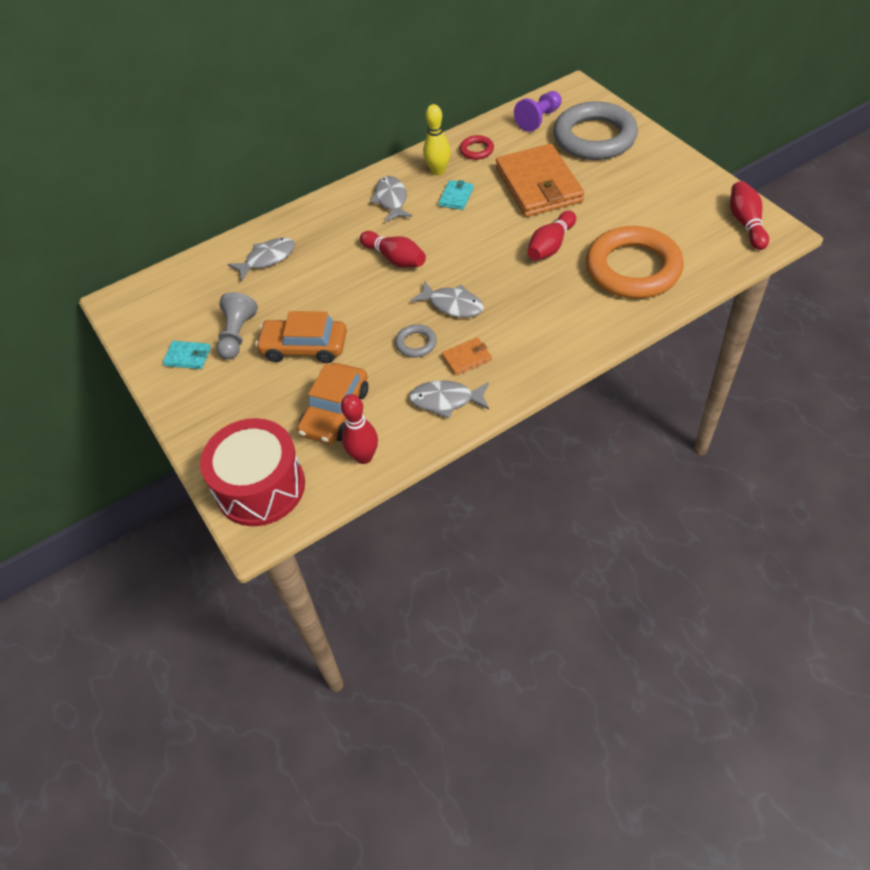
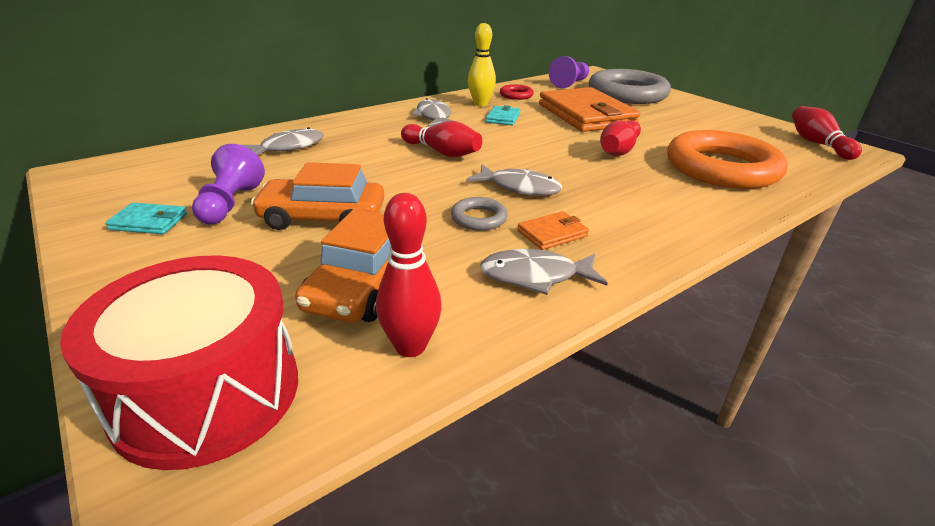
camera: 10 degrees left, 20 degrees down
grey pawn [217,292,258,359] -> purple pawn [192,144,265,224]

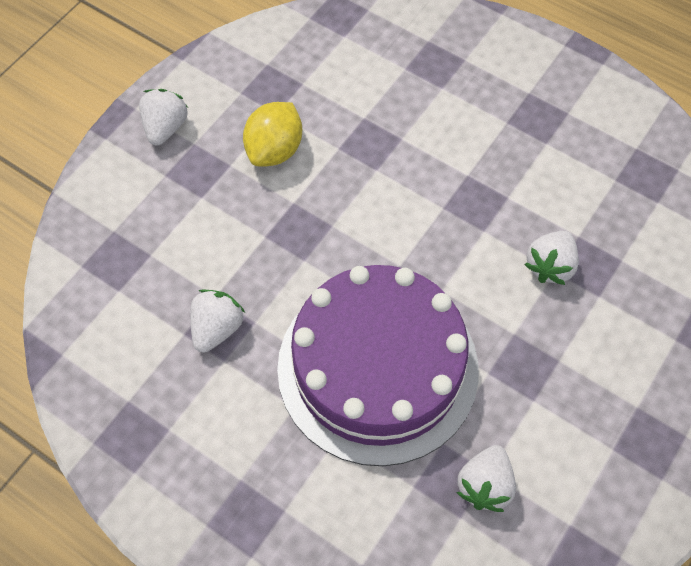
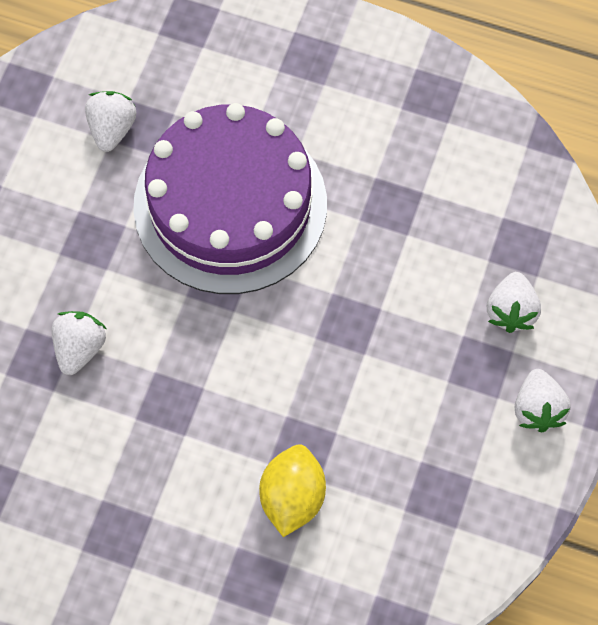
camera: 165 degrees right, 5 degrees up
white strawberry [190,289,245,353] -> white strawberry moved to [487,272,541,333]
yellow lemon [243,102,302,167] -> yellow lemon moved to [259,444,326,537]

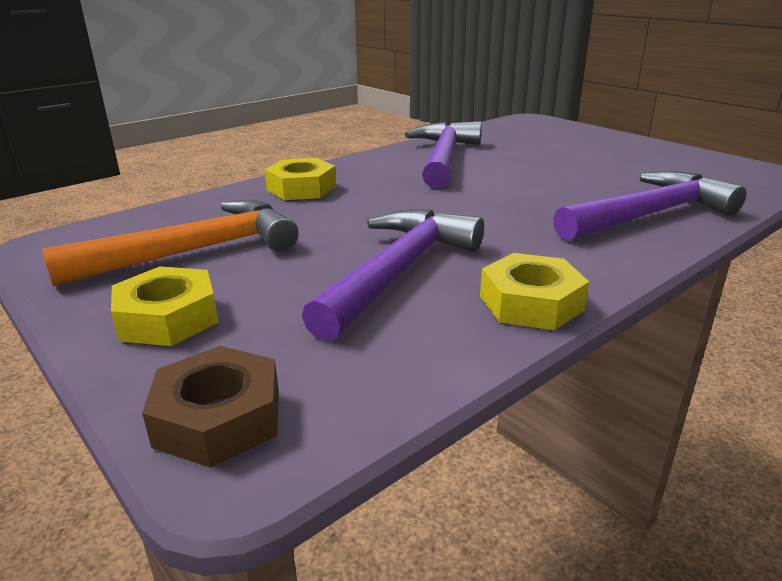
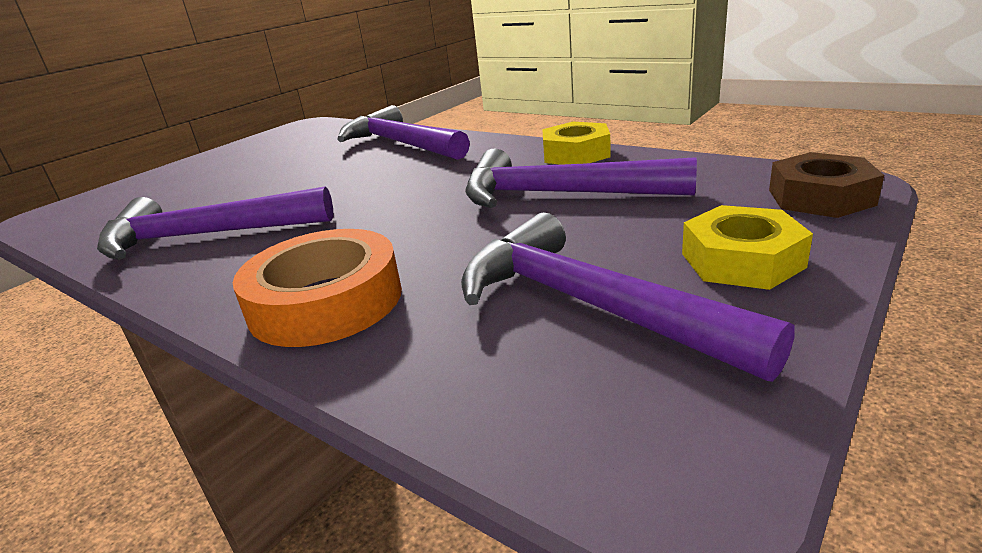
camera: 100 degrees left, 0 degrees up
orange hammer [42,200,299,286] -> purple hammer [461,213,795,382]
yellow nut [265,158,336,200] -> orange tape [233,229,402,347]

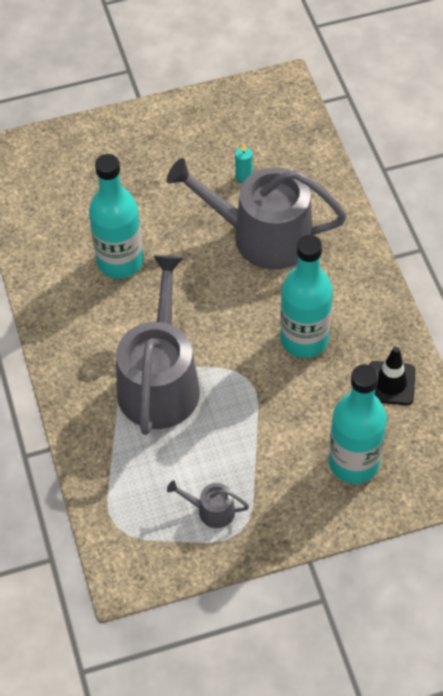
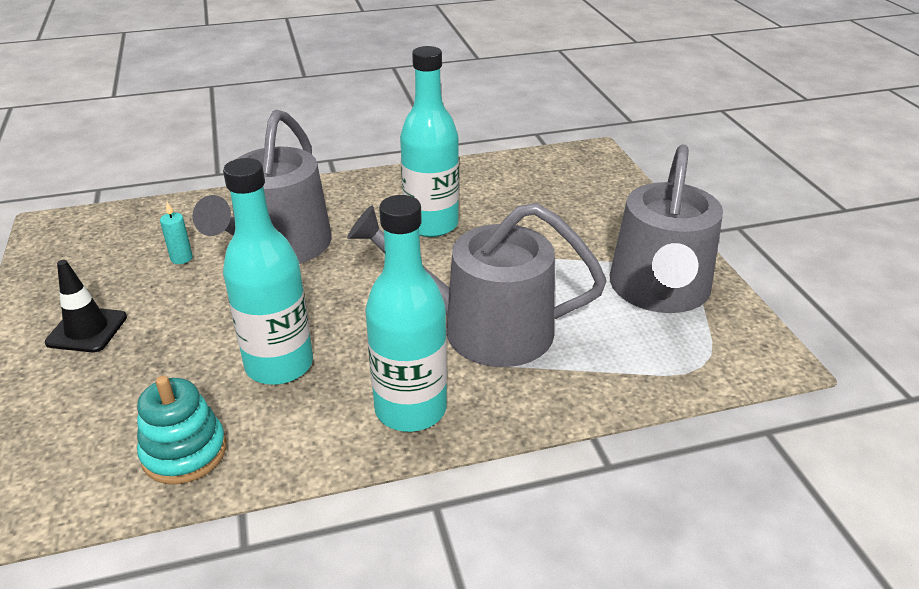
camera: 90 degrees left, 20 degrees down
grey watering can [167,480,249,528] -> grey watering can [610,145,723,313], size x2.41
turquoise bottle [329,364,387,483] -> turquoise bottle moved to [365,195,447,432]
black traffic cone [369,347,415,405] -> black traffic cone moved to [45,260,127,352]
none -> turquoise stacking toy [137,376,226,484]

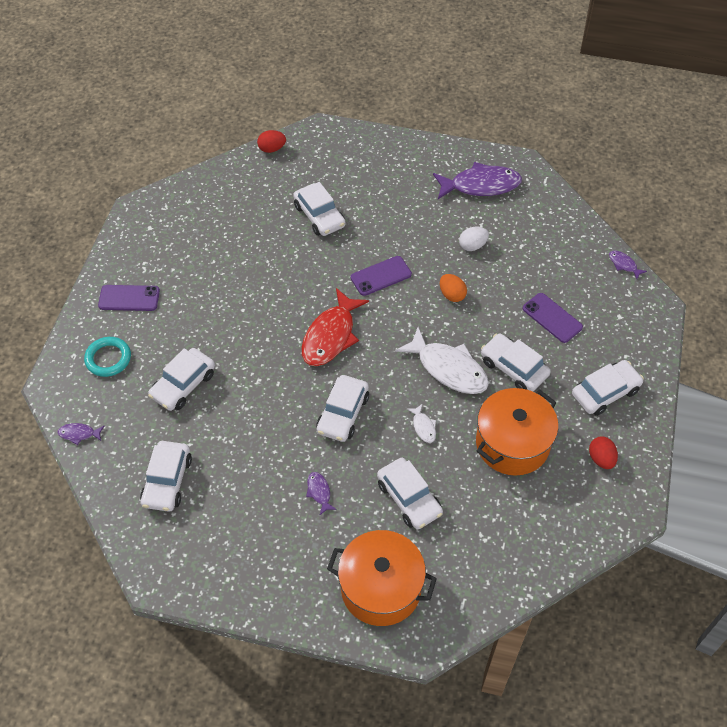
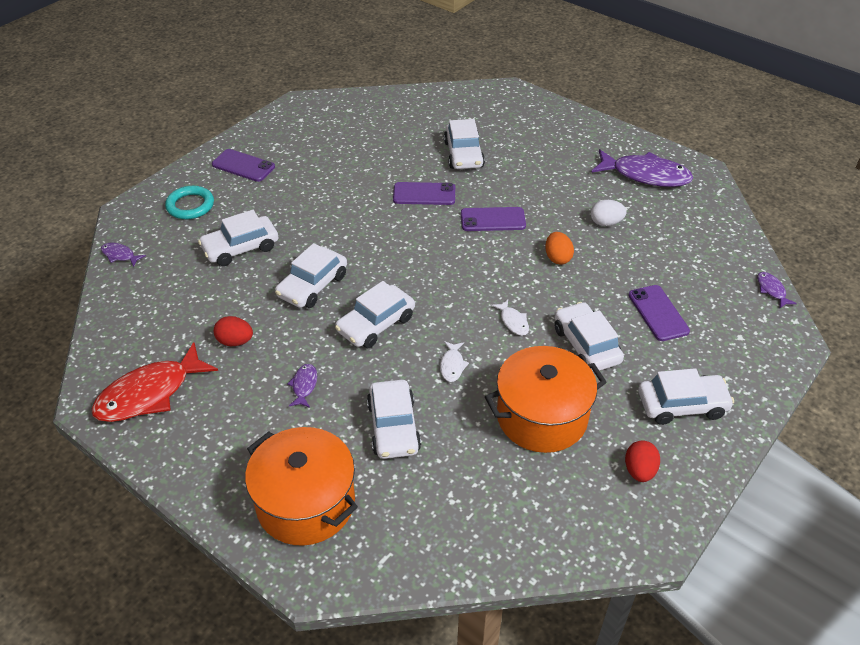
camera: 25 degrees right, 10 degrees down
white car [140,441,192,512] -> white car moved to [275,243,347,308]
red egg [257,130,286,153] -> red egg moved to [214,316,253,346]
red fish [302,288,369,366] -> red fish moved to [91,342,218,422]
white fish [395,327,489,394] -> white fish [491,299,529,336], size x0.44
none -> purple phone [393,182,455,205]

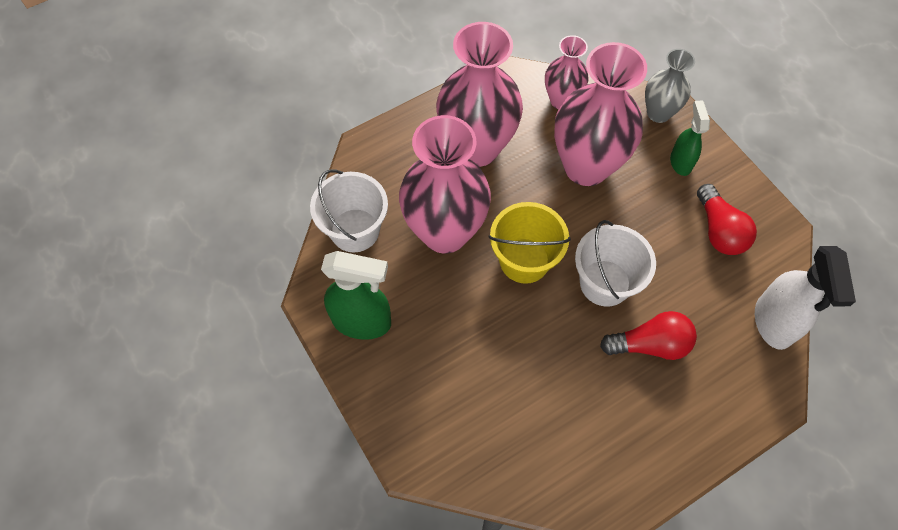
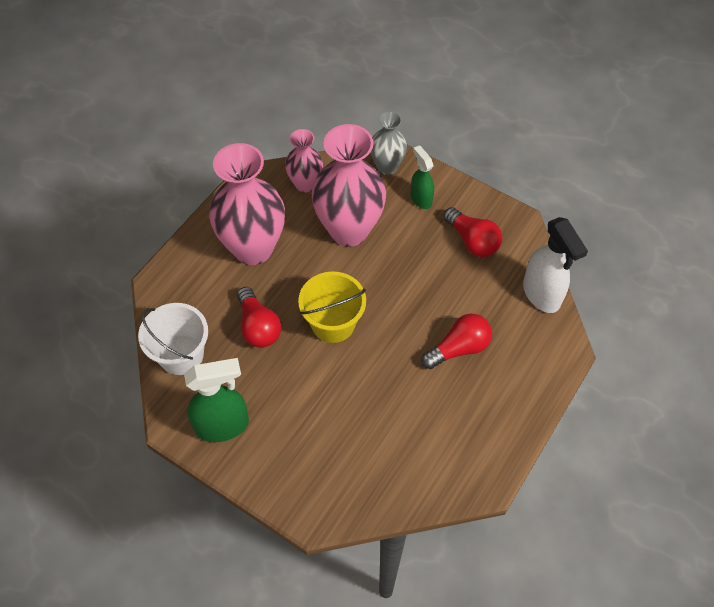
camera: 25 degrees left, 5 degrees down
pink vase [399,115,491,254] -> red light bulb [237,287,281,348]
white bucket [575,220,656,307] -> none

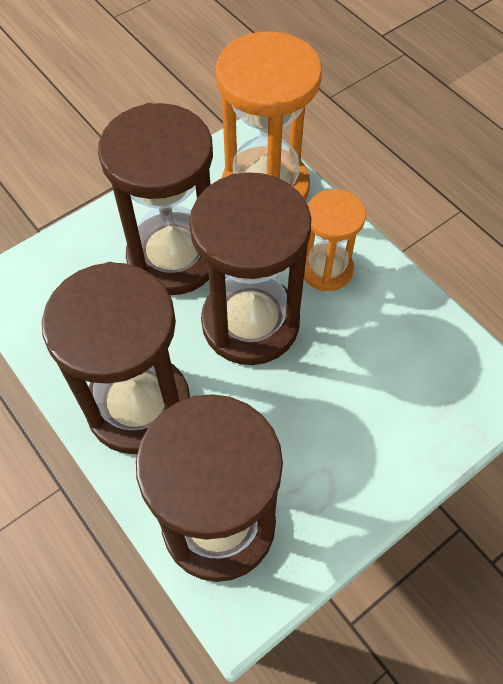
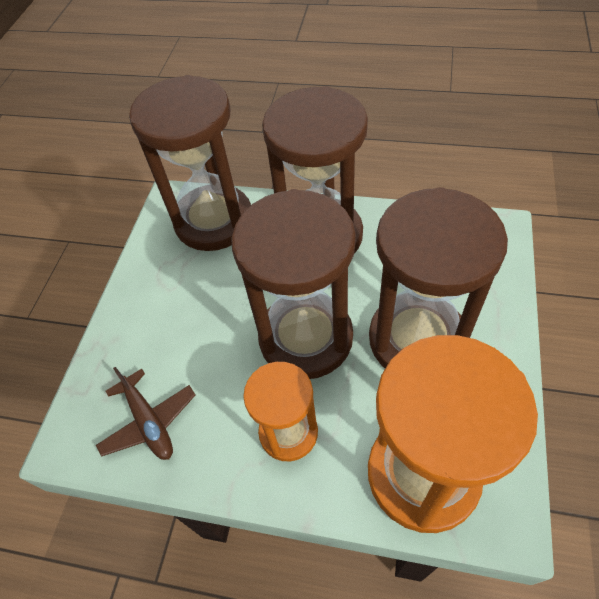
camera: 145 degrees right, 5 degrees down
none -> brown plane [96,367,196,460]

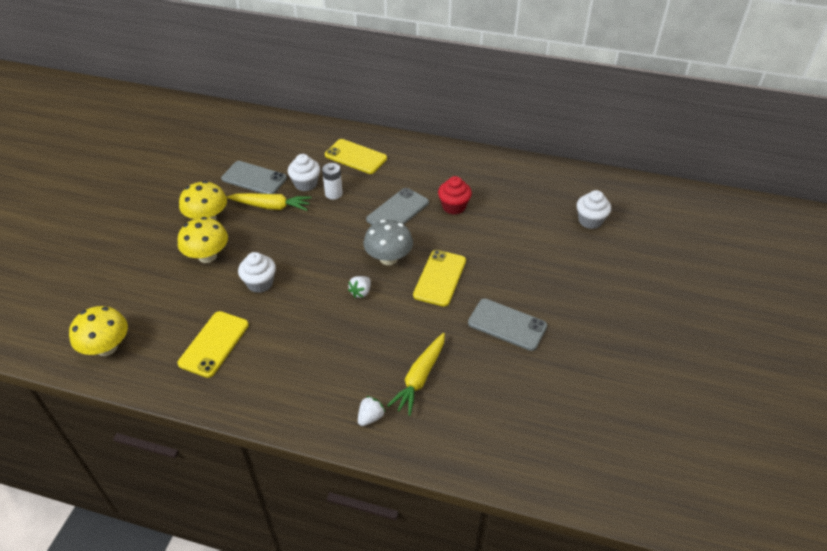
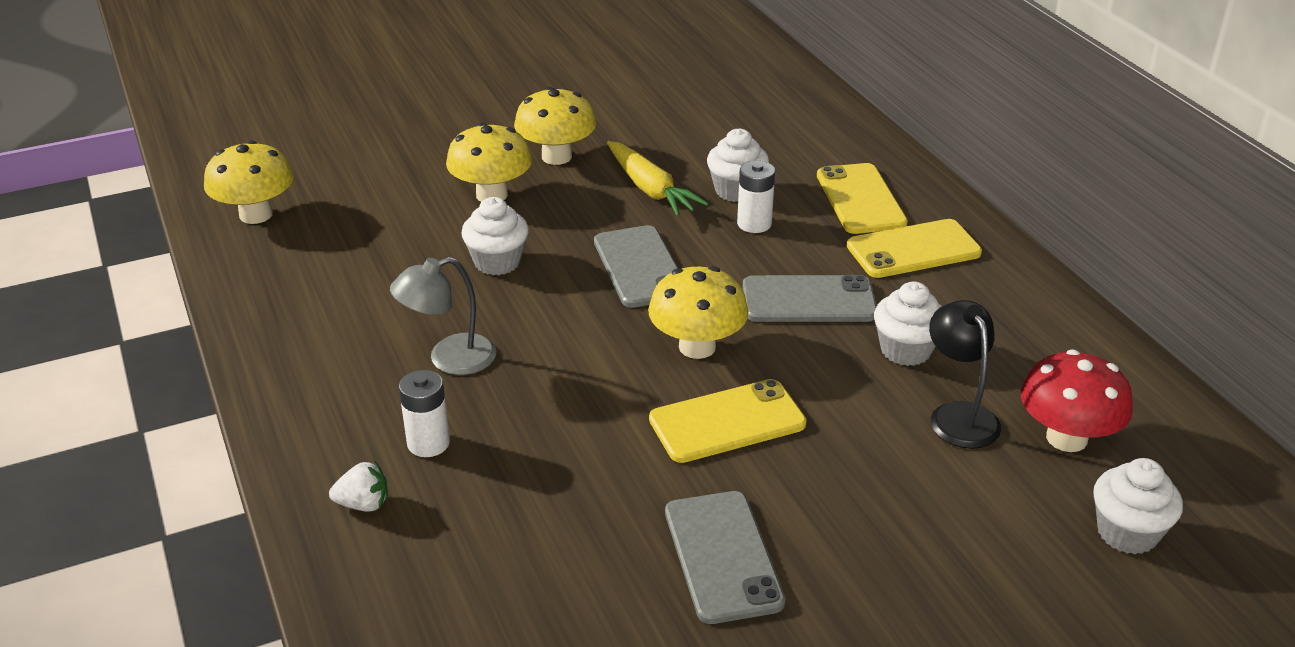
camera: 50 degrees right, 10 degrees down
yellow phone [178,311,249,378] -> yellow phone moved to [847,219,982,278]
grey phone [221,161,287,194] -> grey phone moved to [594,225,678,308]
white strawberry [348,276,371,298] -> none
grey mushroom [364,220,413,265] -> yellow mushroom [648,266,749,359]
yellow carrot [387,333,445,416] -> none
red cupcake [438,176,472,215] -> white cupcake [874,282,942,366]
none -> grey lamp [390,257,496,375]
none -> white battery [399,370,450,457]
none -> black lamp [929,300,1001,449]
none -> red mushroom [1021,349,1133,452]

- - - -

■ **Task instructions**
Beginning at the line containing "none -> grey lamp [390,257,496,375]", repeat each line exactly through the last line of the entries, and include no other lines.

■ **Answer section**
none -> grey lamp [390,257,496,375]
none -> white battery [399,370,450,457]
none -> black lamp [929,300,1001,449]
none -> red mushroom [1021,349,1133,452]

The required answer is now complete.